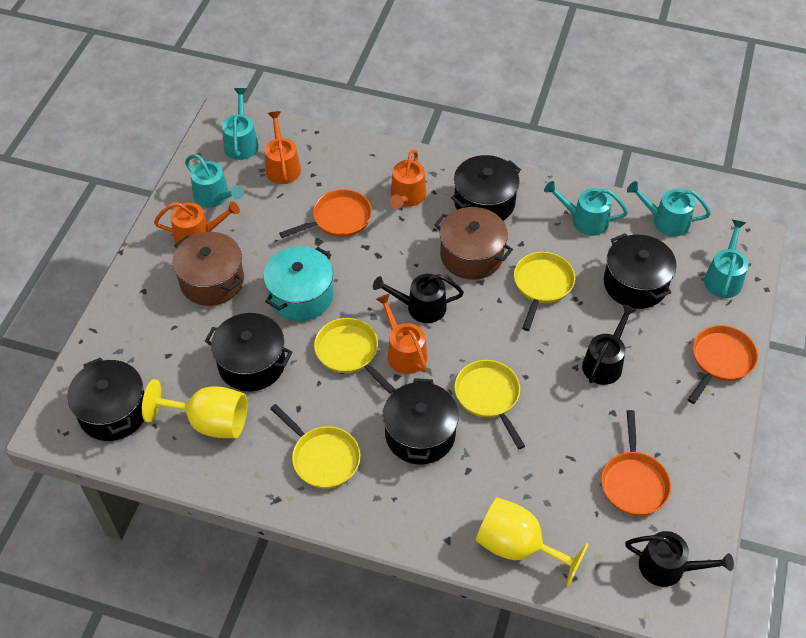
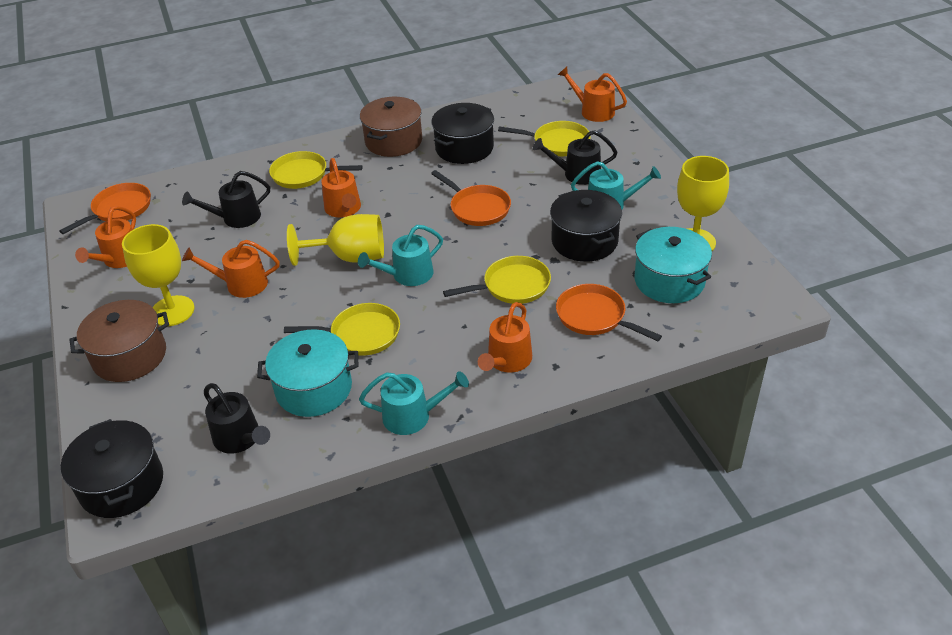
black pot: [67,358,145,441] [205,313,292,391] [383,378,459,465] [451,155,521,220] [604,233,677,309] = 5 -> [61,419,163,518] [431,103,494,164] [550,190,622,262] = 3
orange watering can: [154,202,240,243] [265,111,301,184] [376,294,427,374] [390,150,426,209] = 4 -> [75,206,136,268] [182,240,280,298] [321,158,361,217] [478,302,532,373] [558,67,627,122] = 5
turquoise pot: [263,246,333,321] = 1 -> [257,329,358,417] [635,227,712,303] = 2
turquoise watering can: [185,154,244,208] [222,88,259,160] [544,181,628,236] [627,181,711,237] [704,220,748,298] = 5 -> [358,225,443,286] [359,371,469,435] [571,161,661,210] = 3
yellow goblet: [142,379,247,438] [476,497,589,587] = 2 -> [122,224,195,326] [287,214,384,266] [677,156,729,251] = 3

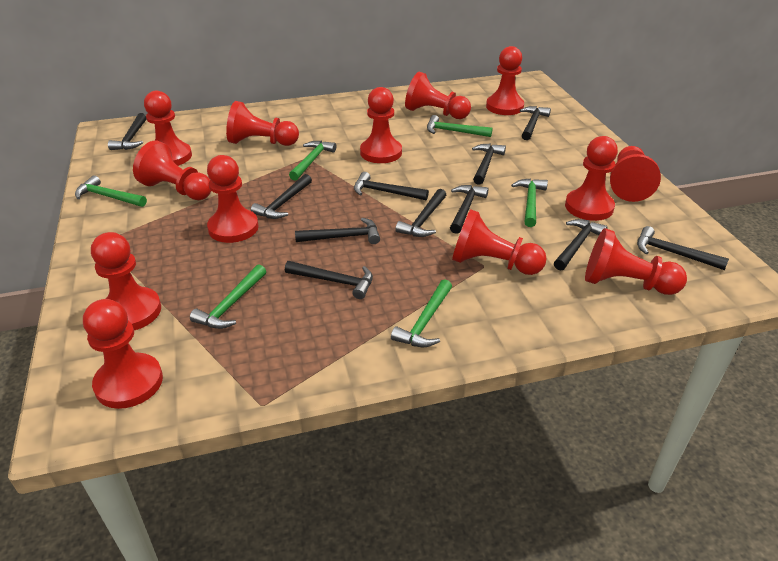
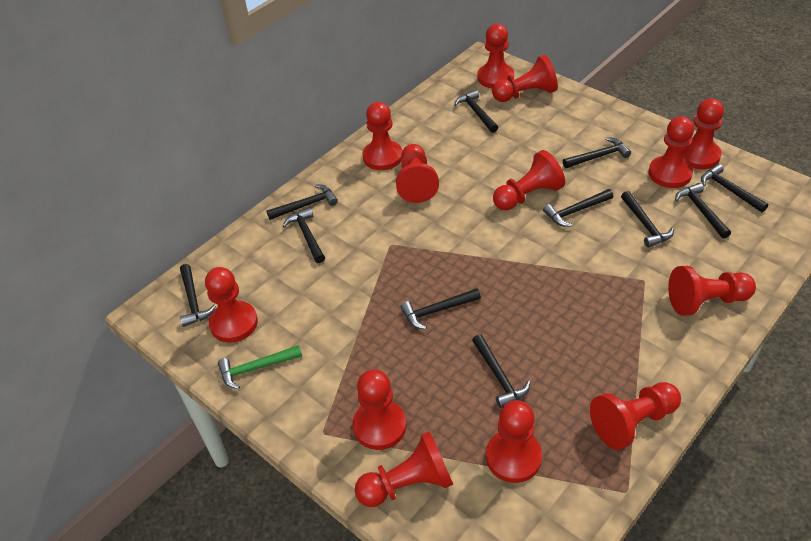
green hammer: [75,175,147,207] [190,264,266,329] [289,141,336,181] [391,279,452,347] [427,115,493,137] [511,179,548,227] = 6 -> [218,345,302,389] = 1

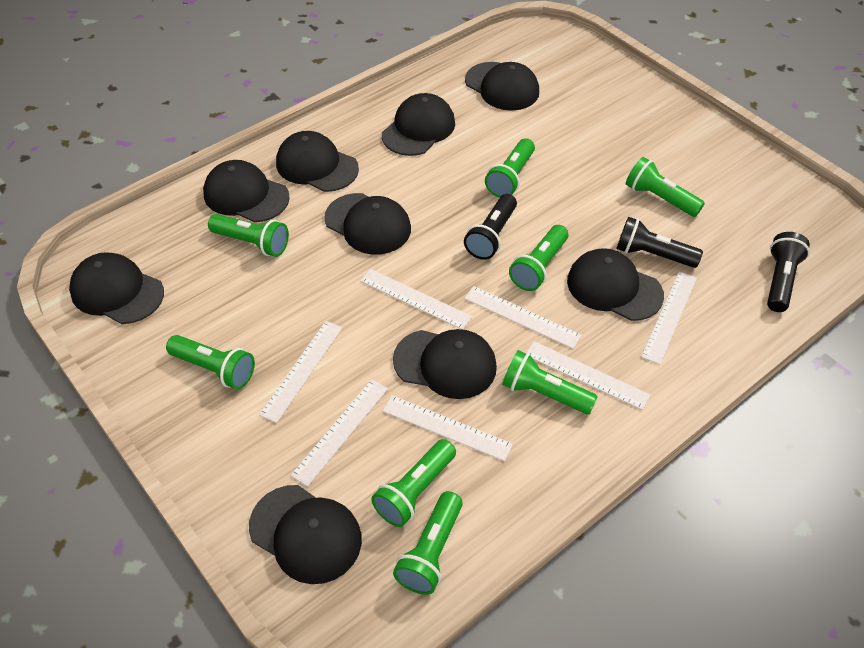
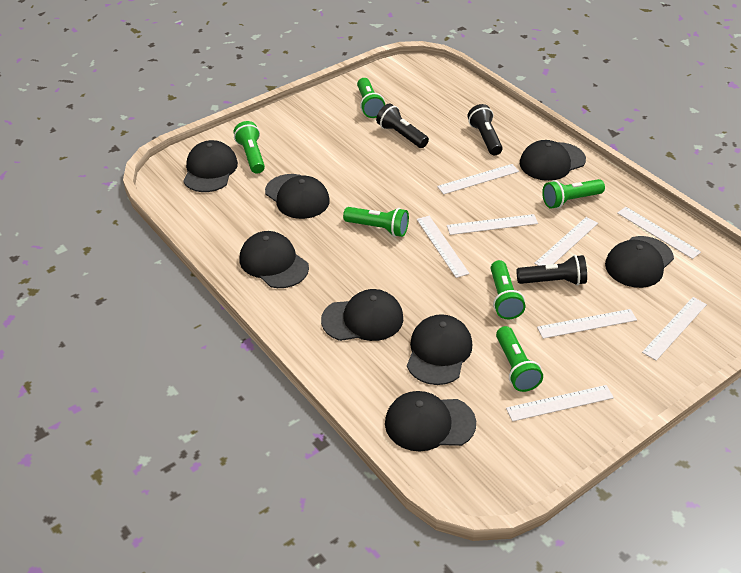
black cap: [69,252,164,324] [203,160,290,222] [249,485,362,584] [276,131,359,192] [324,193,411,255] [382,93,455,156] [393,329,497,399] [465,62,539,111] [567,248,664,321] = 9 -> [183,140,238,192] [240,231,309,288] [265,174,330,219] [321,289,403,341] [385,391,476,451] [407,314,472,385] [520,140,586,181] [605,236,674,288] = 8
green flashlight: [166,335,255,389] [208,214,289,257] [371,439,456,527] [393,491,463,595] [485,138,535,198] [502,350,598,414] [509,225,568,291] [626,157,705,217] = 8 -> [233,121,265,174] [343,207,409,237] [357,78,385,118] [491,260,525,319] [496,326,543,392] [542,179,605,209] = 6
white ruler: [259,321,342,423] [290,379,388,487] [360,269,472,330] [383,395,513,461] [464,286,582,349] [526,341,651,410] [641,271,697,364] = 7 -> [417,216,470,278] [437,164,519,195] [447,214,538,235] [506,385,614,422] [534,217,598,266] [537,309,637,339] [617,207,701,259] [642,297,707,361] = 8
::::::::
_WORK ORDER_.
Everything in the records above is to be copied exactly, except the pictures.

_TASK RESPONSE_.
black pot: [67,358,145,441] [205,313,292,391] [383,378,459,465] [451,155,521,220] [604,233,677,309] = 5 -> [61,419,163,518] [431,103,494,164] [550,190,622,262] = 3
orange watering can: [154,202,240,243] [265,111,301,184] [376,294,427,374] [390,150,426,209] = 4 -> [75,206,136,268] [182,240,280,298] [321,158,361,217] [478,302,532,373] [558,67,627,122] = 5
turquoise pot: [263,246,333,321] = 1 -> [257,329,358,417] [635,227,712,303] = 2
turquoise watering can: [185,154,244,208] [222,88,259,160] [544,181,628,236] [627,181,711,237] [704,220,748,298] = 5 -> [358,225,443,286] [359,371,469,435] [571,161,661,210] = 3
yellow goblet: [142,379,247,438] [476,497,589,587] = 2 -> [122,224,195,326] [287,214,384,266] [677,156,729,251] = 3

green hammer: [75,175,147,207] [190,264,266,329] [289,141,336,181] [391,279,452,347] [427,115,493,137] [511,179,548,227] = 6 -> [218,345,302,389] = 1

black cap: [69,252,164,324] [203,160,290,222] [249,485,362,584] [276,131,359,192] [324,193,411,255] [382,93,455,156] [393,329,497,399] [465,62,539,111] [567,248,664,321] = 9 -> [183,140,238,192] [240,231,309,288] [265,174,330,219] [321,289,403,341] [385,391,476,451] [407,314,472,385] [520,140,586,181] [605,236,674,288] = 8
green flashlight: [166,335,255,389] [208,214,289,257] [371,439,456,527] [393,491,463,595] [485,138,535,198] [502,350,598,414] [509,225,568,291] [626,157,705,217] = 8 -> [233,121,265,174] [343,207,409,237] [357,78,385,118] [491,260,525,319] [496,326,543,392] [542,179,605,209] = 6
white ruler: [259,321,342,423] [290,379,388,487] [360,269,472,330] [383,395,513,461] [464,286,582,349] [526,341,651,410] [641,271,697,364] = 7 -> [417,216,470,278] [437,164,519,195] [447,214,538,235] [506,385,614,422] [534,217,598,266] [537,309,637,339] [617,207,701,259] [642,297,707,361] = 8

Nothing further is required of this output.